**Data for processing**
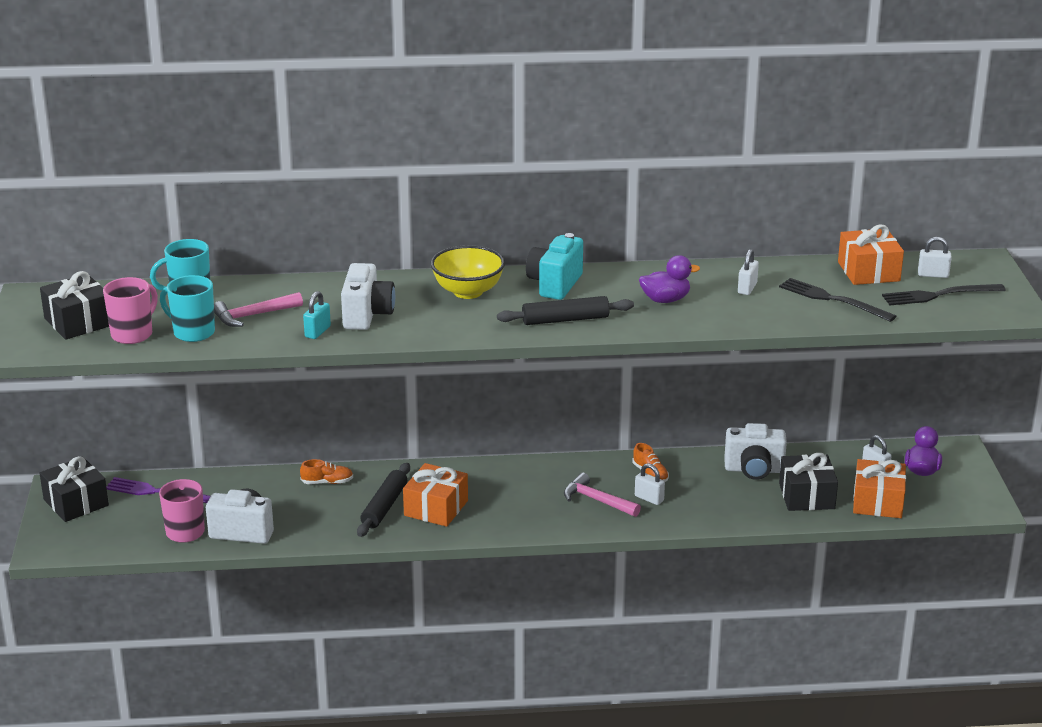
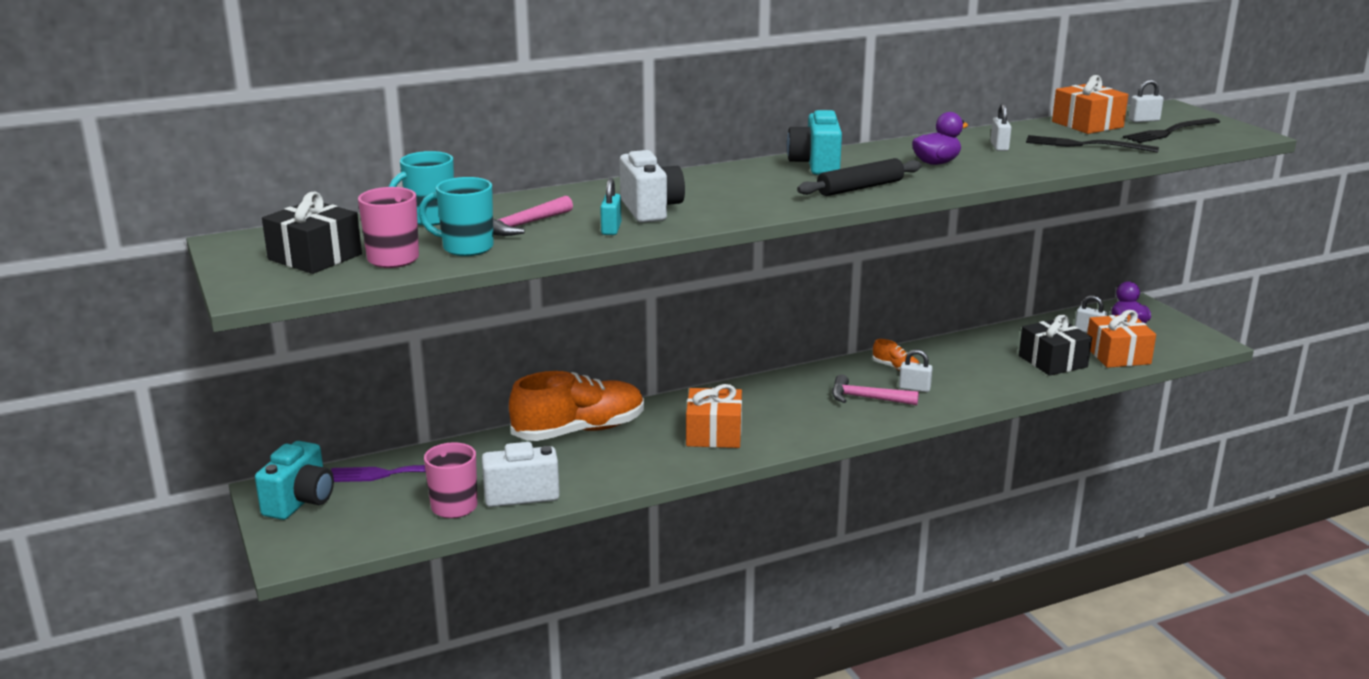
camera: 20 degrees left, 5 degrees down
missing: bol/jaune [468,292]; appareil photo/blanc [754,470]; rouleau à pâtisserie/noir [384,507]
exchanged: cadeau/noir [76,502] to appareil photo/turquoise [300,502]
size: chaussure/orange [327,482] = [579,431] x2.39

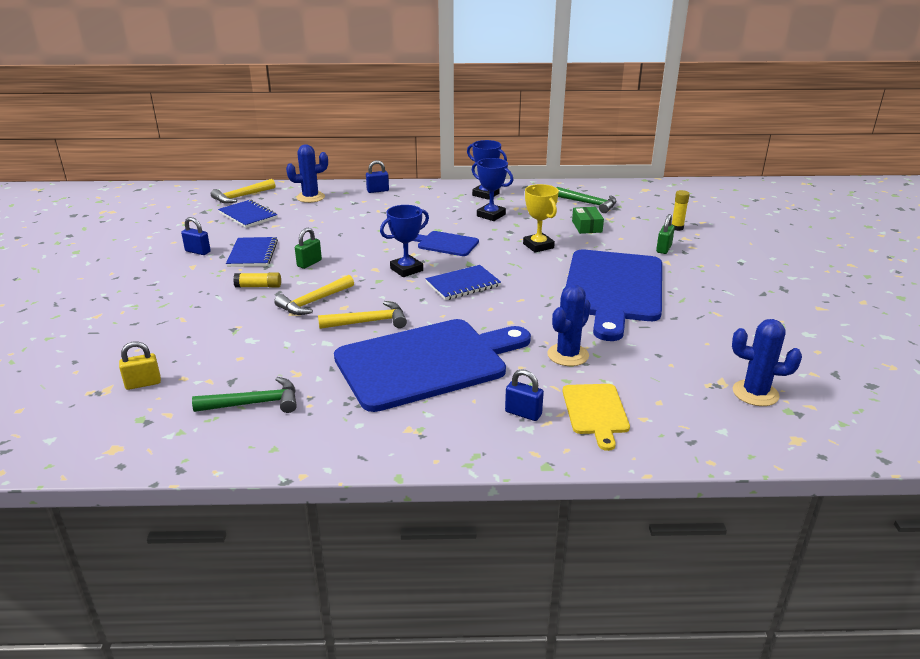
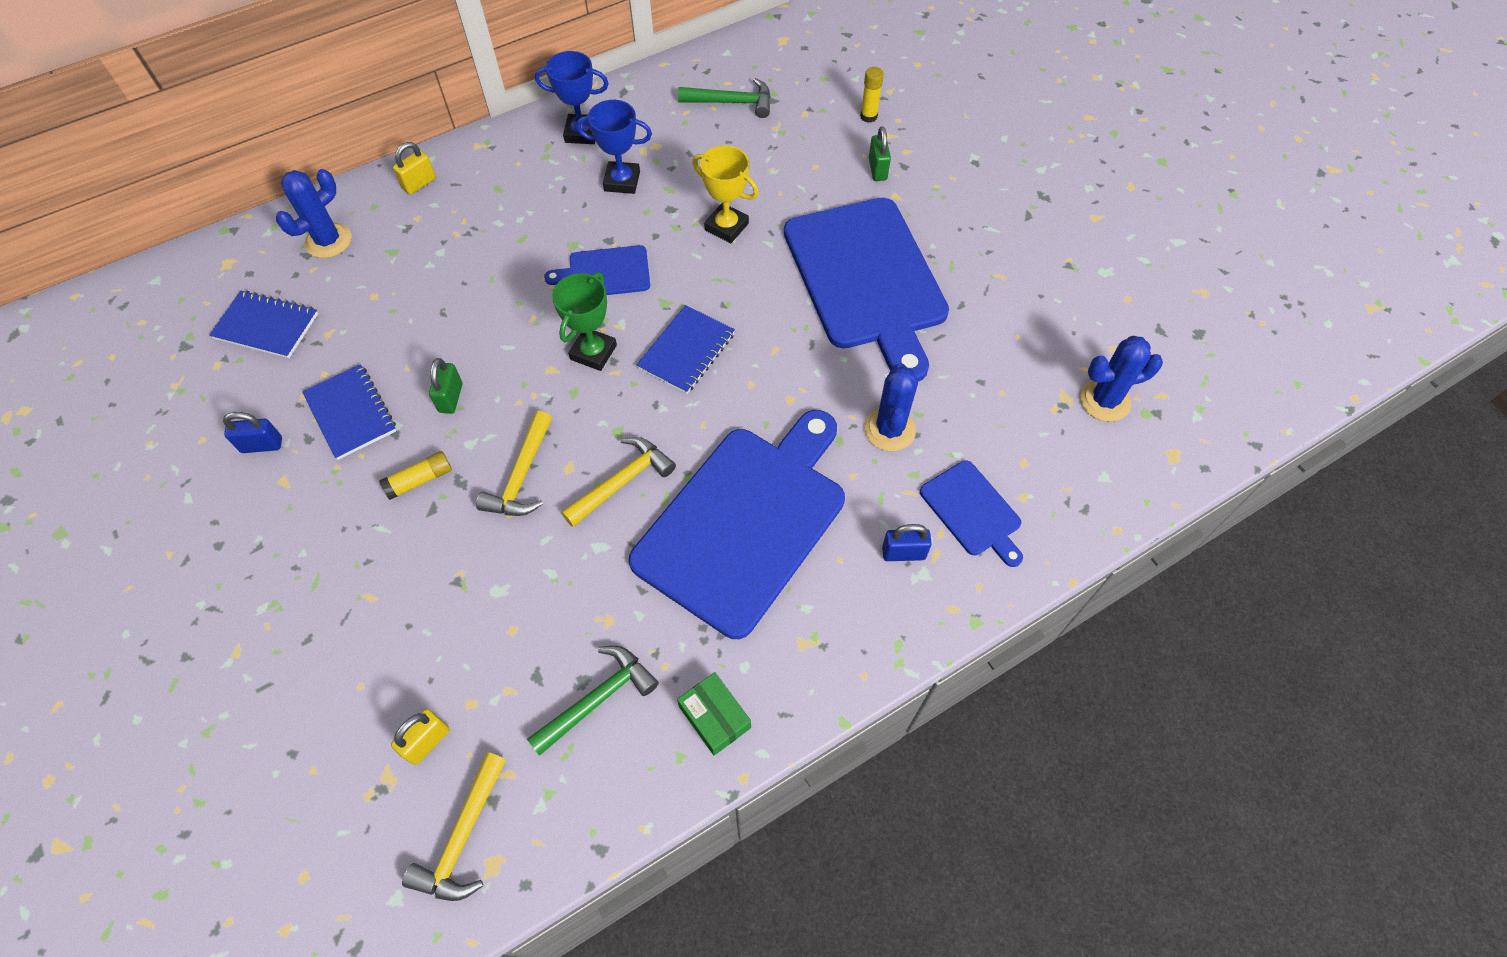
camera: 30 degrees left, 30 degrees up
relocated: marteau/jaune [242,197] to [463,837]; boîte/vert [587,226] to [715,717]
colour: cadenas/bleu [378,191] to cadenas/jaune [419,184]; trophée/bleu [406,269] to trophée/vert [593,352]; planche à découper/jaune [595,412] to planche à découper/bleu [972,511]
---
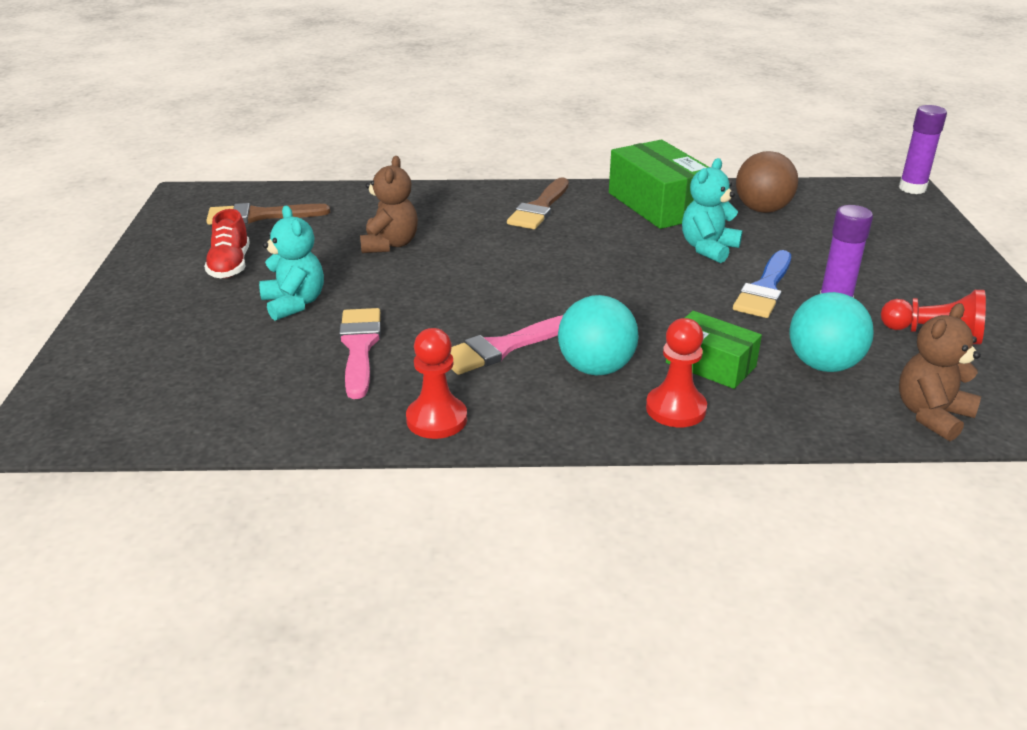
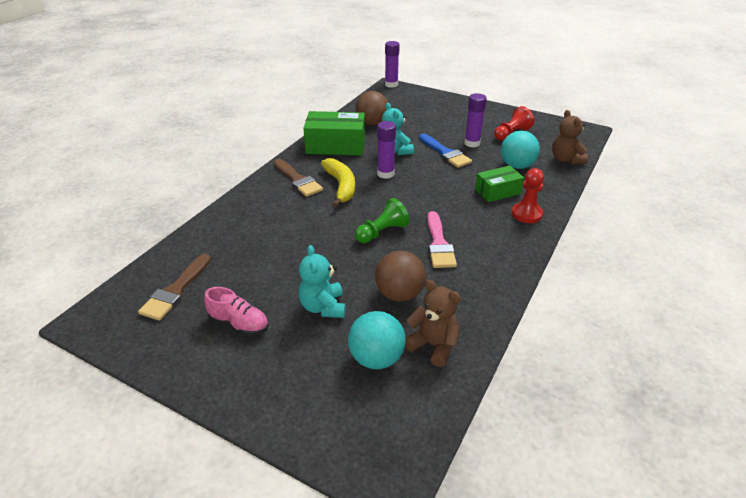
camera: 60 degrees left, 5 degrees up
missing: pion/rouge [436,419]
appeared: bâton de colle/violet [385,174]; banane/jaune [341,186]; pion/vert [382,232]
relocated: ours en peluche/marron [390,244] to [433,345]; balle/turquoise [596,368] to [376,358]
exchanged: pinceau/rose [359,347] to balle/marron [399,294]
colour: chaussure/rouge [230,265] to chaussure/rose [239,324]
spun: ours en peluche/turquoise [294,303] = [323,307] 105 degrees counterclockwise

**Task item**
Which lines in the material contain the word "appareil"? Pull each of them out.

**Finished task**
missing: bol/jaune [468,292]; appareil photo/blanc [754,470]; rouleau à pâtisserie/noir [384,507]
exchanged: cadeau/noir [76,502] to appareil photo/turquoise [300,502]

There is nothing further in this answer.